Task instructions:
Copy the data below word for word, keeping every line as it appears.

——

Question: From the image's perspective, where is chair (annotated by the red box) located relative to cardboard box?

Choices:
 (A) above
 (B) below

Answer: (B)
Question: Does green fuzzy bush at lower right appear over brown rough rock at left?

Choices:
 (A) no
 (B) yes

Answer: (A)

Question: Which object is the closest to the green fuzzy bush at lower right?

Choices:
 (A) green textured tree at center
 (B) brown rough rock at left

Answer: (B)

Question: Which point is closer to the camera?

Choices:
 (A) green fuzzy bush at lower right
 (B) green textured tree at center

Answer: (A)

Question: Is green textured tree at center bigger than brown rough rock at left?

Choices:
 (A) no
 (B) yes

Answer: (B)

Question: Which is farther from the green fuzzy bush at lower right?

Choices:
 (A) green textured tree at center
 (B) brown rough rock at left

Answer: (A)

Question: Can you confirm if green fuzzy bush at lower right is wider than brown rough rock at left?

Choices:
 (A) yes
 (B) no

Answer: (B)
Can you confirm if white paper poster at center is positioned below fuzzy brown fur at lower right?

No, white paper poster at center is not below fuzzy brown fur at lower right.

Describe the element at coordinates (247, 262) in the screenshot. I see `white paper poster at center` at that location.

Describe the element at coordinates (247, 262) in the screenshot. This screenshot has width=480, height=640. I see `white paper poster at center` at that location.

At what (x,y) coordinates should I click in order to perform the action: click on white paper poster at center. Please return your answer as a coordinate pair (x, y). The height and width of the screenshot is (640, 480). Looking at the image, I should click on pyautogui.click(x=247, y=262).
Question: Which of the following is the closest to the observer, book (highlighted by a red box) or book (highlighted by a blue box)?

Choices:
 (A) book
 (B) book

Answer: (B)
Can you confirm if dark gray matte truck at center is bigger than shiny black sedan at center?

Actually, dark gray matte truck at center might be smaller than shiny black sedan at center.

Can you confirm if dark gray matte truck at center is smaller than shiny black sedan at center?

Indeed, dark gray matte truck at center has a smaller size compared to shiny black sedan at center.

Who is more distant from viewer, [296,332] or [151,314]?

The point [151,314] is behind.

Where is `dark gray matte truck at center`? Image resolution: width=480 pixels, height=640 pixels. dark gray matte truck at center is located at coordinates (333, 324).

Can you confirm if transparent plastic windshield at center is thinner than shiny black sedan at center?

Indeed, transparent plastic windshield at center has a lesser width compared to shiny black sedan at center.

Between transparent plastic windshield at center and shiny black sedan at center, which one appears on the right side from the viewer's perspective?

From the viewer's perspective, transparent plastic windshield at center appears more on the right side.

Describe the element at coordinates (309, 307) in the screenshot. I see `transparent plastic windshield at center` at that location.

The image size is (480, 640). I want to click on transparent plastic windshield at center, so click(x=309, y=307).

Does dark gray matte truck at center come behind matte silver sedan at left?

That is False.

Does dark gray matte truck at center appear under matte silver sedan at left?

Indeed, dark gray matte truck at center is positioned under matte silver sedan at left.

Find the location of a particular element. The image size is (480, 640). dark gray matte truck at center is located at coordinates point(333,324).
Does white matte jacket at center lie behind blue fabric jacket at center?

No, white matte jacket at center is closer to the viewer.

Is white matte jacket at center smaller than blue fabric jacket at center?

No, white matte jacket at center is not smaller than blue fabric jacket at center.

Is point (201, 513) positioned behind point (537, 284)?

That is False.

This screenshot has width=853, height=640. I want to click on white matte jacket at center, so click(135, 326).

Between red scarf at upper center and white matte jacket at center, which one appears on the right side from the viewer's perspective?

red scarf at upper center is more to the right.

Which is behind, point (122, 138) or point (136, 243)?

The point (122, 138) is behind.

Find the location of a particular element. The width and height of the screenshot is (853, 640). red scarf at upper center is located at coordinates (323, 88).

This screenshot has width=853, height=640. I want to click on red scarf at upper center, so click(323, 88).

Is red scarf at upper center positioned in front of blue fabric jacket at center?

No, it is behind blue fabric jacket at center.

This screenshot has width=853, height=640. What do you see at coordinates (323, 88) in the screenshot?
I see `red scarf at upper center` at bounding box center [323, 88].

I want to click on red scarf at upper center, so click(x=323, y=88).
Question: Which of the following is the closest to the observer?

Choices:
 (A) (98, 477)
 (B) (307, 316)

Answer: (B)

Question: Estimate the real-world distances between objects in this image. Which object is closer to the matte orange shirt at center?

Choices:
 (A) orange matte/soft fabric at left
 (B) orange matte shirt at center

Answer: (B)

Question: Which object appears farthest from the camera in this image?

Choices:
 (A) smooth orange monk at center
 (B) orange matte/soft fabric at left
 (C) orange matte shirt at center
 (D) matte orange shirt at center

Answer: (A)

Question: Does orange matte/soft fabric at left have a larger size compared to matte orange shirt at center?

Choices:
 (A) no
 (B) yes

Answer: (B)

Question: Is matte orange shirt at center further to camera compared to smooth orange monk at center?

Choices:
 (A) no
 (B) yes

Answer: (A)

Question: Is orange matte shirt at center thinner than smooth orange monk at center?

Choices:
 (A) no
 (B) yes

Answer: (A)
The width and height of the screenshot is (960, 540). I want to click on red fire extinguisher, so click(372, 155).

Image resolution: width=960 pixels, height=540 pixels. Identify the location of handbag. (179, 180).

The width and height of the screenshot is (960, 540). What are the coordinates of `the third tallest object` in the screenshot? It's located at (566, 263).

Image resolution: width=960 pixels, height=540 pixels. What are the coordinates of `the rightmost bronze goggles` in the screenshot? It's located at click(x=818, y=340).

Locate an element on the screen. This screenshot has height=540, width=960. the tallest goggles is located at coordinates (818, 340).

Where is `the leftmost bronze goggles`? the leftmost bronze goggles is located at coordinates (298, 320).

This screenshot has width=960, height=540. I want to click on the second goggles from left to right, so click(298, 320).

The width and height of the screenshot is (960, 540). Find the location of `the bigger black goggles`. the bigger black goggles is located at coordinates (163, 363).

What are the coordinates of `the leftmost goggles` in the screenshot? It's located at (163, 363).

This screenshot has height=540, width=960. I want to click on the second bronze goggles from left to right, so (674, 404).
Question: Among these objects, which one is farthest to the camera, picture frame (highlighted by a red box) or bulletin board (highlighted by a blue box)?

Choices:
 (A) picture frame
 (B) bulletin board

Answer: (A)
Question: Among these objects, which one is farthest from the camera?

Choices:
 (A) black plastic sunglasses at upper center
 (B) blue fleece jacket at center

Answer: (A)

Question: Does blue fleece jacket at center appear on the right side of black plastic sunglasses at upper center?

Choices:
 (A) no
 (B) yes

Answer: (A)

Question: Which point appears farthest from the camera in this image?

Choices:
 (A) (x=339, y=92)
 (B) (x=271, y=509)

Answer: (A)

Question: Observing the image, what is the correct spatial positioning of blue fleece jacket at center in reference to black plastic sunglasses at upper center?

——

Task output:
Question: From the image's perspective, where is chair (annotated by the red box) located relative to cardboard box?

Choices:
 (A) above
 (B) below

Answer: (B)
Question: Does green fuzzy bush at lower right appear over brown rough rock at left?

Choices:
 (A) no
 (B) yes

Answer: (A)

Question: Which object is the closest to the green fuzzy bush at lower right?

Choices:
 (A) green textured tree at center
 (B) brown rough rock at left

Answer: (B)

Question: Which point is closer to the camera?

Choices:
 (A) green fuzzy bush at lower right
 (B) green textured tree at center

Answer: (A)

Question: Is green textured tree at center bigger than brown rough rock at left?

Choices:
 (A) no
 (B) yes

Answer: (B)

Question: Which is farther from the green fuzzy bush at lower right?

Choices:
 (A) green textured tree at center
 (B) brown rough rock at left

Answer: (A)

Question: Can you confirm if green fuzzy bush at lower right is wider than brown rough rock at left?

Choices:
 (A) yes
 (B) no

Answer: (B)
Can you confirm if white paper poster at center is positioned below fuzzy brown fur at lower right?

No, white paper poster at center is not below fuzzy brown fur at lower right.

Describe the element at coordinates (247, 262) in the screenshot. I see `white paper poster at center` at that location.

Describe the element at coordinates (247, 262) in the screenshot. This screenshot has width=480, height=640. I see `white paper poster at center` at that location.

At what (x,y) coordinates should I click in order to perform the action: click on white paper poster at center. Please return your answer as a coordinate pair (x, y). The height and width of the screenshot is (640, 480). Looking at the image, I should click on pyautogui.click(x=247, y=262).
Question: Which of the following is the closest to the observer, book (highlighted by a red box) or book (highlighted by a blue box)?

Choices:
 (A) book
 (B) book

Answer: (B)
Can you confirm if dark gray matte truck at center is bigger than shiny black sedan at center?

Actually, dark gray matte truck at center might be smaller than shiny black sedan at center.

Can you confirm if dark gray matte truck at center is smaller than shiny black sedan at center?

Indeed, dark gray matte truck at center has a smaller size compared to shiny black sedan at center.

Who is more distant from viewer, [296,332] or [151,314]?

The point [151,314] is behind.

Where is `dark gray matte truck at center`? Image resolution: width=480 pixels, height=640 pixels. dark gray matte truck at center is located at coordinates (333, 324).

Can you confirm if transparent plastic windshield at center is thinner than shiny black sedan at center?

Indeed, transparent plastic windshield at center has a lesser width compared to shiny black sedan at center.

Between transparent plastic windshield at center and shiny black sedan at center, which one appears on the right side from the viewer's perspective?

From the viewer's perspective, transparent plastic windshield at center appears more on the right side.

Describe the element at coordinates (309, 307) in the screenshot. I see `transparent plastic windshield at center` at that location.

The image size is (480, 640). I want to click on transparent plastic windshield at center, so click(x=309, y=307).

Does dark gray matte truck at center come behind matte silver sedan at left?

That is False.

Does dark gray matte truck at center appear under matte silver sedan at left?

Indeed, dark gray matte truck at center is positioned under matte silver sedan at left.

Find the location of a particular element. The image size is (480, 640). dark gray matte truck at center is located at coordinates point(333,324).
Does white matte jacket at center lie behind blue fabric jacket at center?

No, white matte jacket at center is closer to the viewer.

Is white matte jacket at center smaller than blue fabric jacket at center?

No, white matte jacket at center is not smaller than blue fabric jacket at center.

Is point (201, 513) positioned behind point (537, 284)?

That is False.

This screenshot has width=853, height=640. I want to click on white matte jacket at center, so click(135, 326).

Between red scarf at upper center and white matte jacket at center, which one appears on the right side from the viewer's perspective?

red scarf at upper center is more to the right.

Which is behind, point (122, 138) or point (136, 243)?

The point (122, 138) is behind.

Find the location of a particular element. The width and height of the screenshot is (853, 640). red scarf at upper center is located at coordinates (323, 88).

This screenshot has width=853, height=640. I want to click on red scarf at upper center, so click(323, 88).

Is red scarf at upper center positioned in front of blue fabric jacket at center?

No, it is behind blue fabric jacket at center.

This screenshot has width=853, height=640. What do you see at coordinates (323, 88) in the screenshot?
I see `red scarf at upper center` at bounding box center [323, 88].

I want to click on red scarf at upper center, so click(x=323, y=88).
Question: Which of the following is the closest to the observer?

Choices:
 (A) (98, 477)
 (B) (307, 316)

Answer: (B)

Question: Estimate the real-world distances between objects in this image. Which object is closer to the matte orange shirt at center?

Choices:
 (A) orange matte/soft fabric at left
 (B) orange matte shirt at center

Answer: (B)

Question: Which object appears farthest from the camera in this image?

Choices:
 (A) smooth orange monk at center
 (B) orange matte/soft fabric at left
 (C) orange matte shirt at center
 (D) matte orange shirt at center

Answer: (A)

Question: Does orange matte/soft fabric at left have a larger size compared to matte orange shirt at center?

Choices:
 (A) no
 (B) yes

Answer: (B)

Question: Is matte orange shirt at center further to camera compared to smooth orange monk at center?

Choices:
 (A) no
 (B) yes

Answer: (A)

Question: Is orange matte shirt at center thinner than smooth orange monk at center?

Choices:
 (A) no
 (B) yes

Answer: (A)
The width and height of the screenshot is (960, 540). I want to click on red fire extinguisher, so click(372, 155).

Image resolution: width=960 pixels, height=540 pixels. Identify the location of handbag. (179, 180).

The width and height of the screenshot is (960, 540). What are the coordinates of `the third tallest object` in the screenshot? It's located at (566, 263).

Image resolution: width=960 pixels, height=540 pixels. What are the coordinates of `the rightmost bronze goggles` in the screenshot? It's located at click(x=818, y=340).

Locate an element on the screen. This screenshot has height=540, width=960. the tallest goggles is located at coordinates (818, 340).

Where is `the leftmost bronze goggles`? the leftmost bronze goggles is located at coordinates (298, 320).

This screenshot has width=960, height=540. I want to click on the second goggles from left to right, so click(298, 320).

The width and height of the screenshot is (960, 540). Find the location of `the bigger black goggles`. the bigger black goggles is located at coordinates (163, 363).

What are the coordinates of `the leftmost goggles` in the screenshot? It's located at (163, 363).

This screenshot has height=540, width=960. I want to click on the second bronze goggles from left to right, so (674, 404).
Question: Among these objects, which one is farthest to the camera, picture frame (highlighted by a red box) or bulletin board (highlighted by a blue box)?

Choices:
 (A) picture frame
 (B) bulletin board

Answer: (A)
Question: Among these objects, which one is farthest from the camera?

Choices:
 (A) black plastic sunglasses at upper center
 (B) blue fleece jacket at center

Answer: (A)

Question: Does blue fleece jacket at center appear on the right side of black plastic sunglasses at upper center?

Choices:
 (A) no
 (B) yes

Answer: (A)

Question: Which point appears farthest from the camera in this image?

Choices:
 (A) (x=339, y=92)
 (B) (x=271, y=509)

Answer: (A)

Question: Observing the image, what is the correct spatial positioning of blue fleece jacket at center in reference to black plastic sunglasses at upper center?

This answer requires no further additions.